(PROVIDED DATA Opens)

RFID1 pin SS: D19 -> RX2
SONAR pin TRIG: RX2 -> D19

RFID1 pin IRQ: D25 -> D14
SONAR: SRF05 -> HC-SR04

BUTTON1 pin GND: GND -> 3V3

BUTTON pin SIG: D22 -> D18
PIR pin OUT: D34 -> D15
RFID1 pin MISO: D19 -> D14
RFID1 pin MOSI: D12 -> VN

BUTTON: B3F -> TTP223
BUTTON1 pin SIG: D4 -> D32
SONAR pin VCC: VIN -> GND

(PROVIDED DATA Closes)
(PROVIDED DATA Opens)

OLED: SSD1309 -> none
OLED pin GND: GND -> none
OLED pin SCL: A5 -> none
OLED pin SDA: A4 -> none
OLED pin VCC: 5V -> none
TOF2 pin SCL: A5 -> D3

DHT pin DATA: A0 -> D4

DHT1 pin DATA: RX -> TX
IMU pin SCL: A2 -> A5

(PROVIDED DATA Closes)
(PROVIDED DATA Opens)

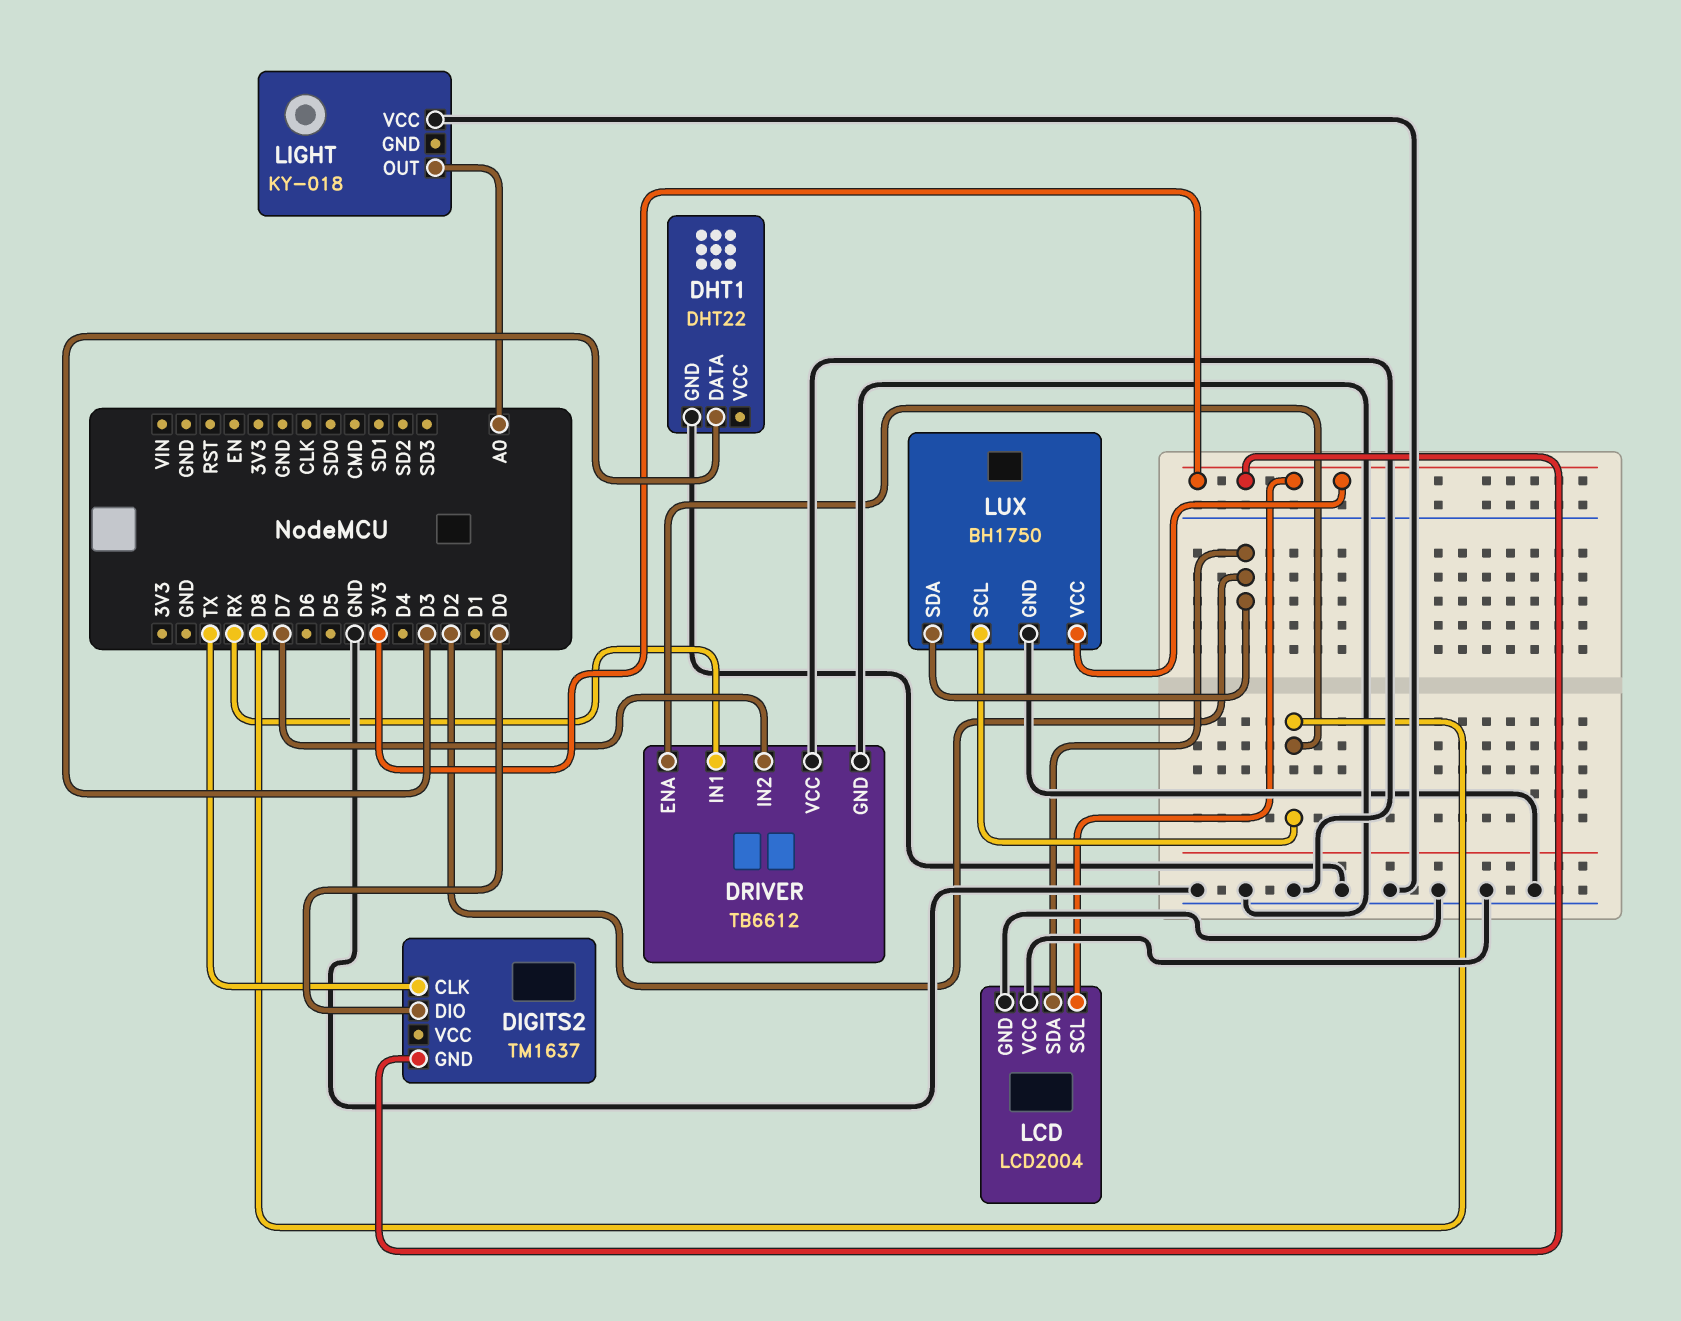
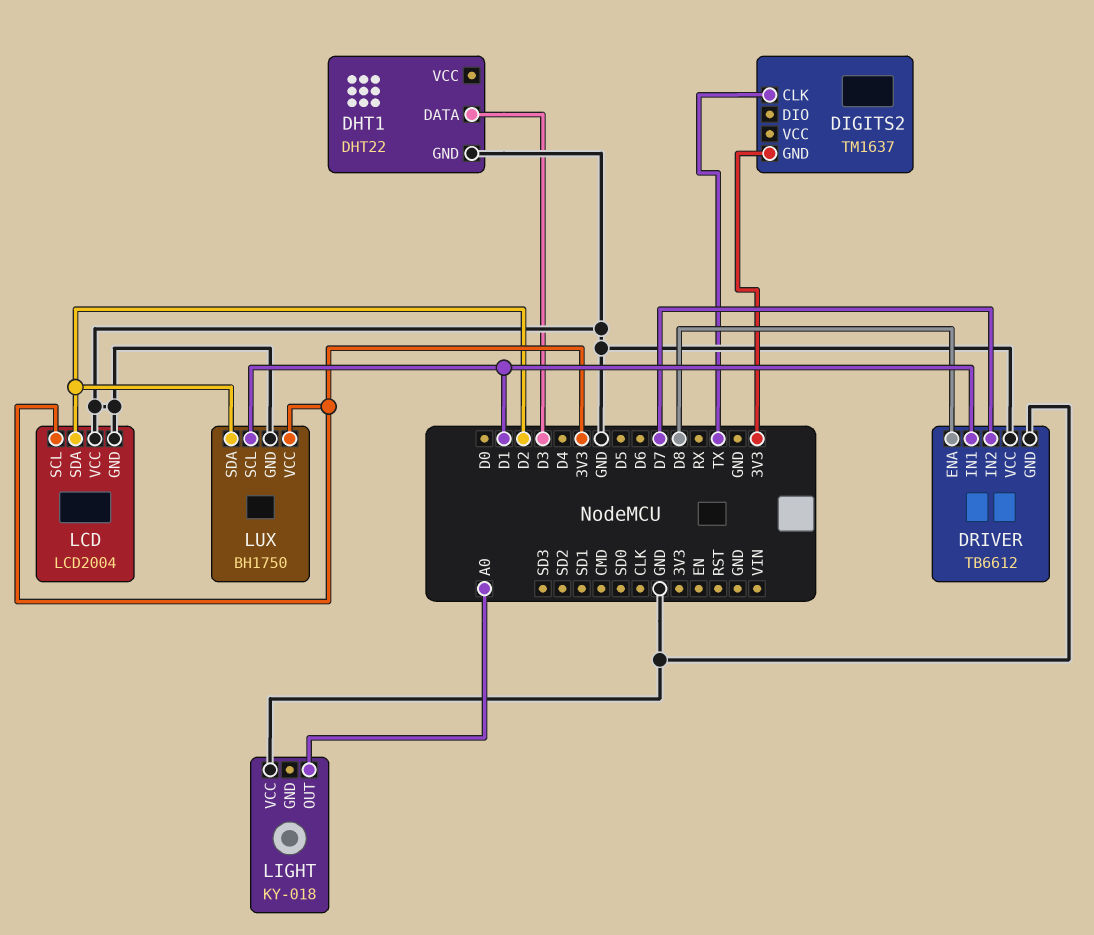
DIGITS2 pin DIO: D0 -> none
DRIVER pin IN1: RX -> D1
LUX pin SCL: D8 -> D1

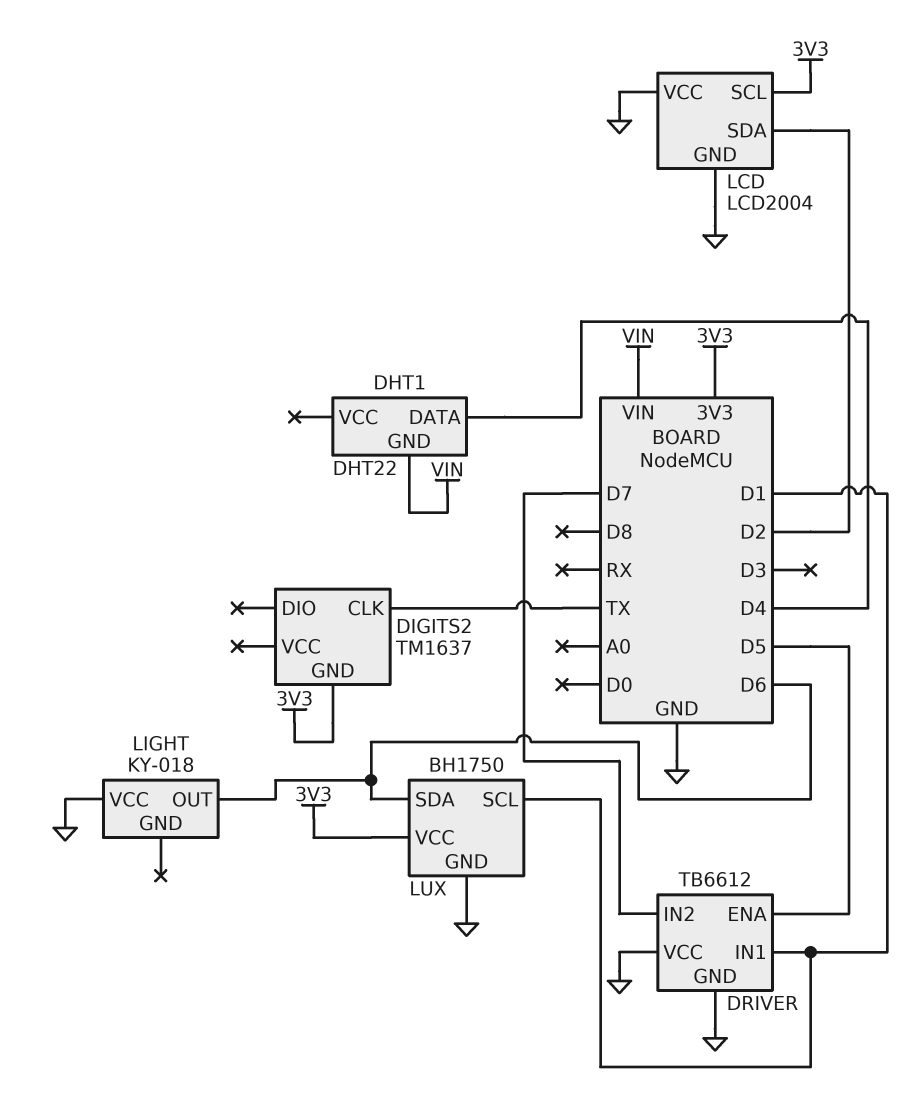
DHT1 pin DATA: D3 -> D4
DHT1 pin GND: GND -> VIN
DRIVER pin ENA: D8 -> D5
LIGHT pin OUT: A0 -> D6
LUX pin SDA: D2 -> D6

(PROVIDED DATA Closes)

EXERCISE ▸
The string "OLED" may appear in the lines of the records above. State how many lines contain it, with no other words.

WRITTEN ANSWER ▸
5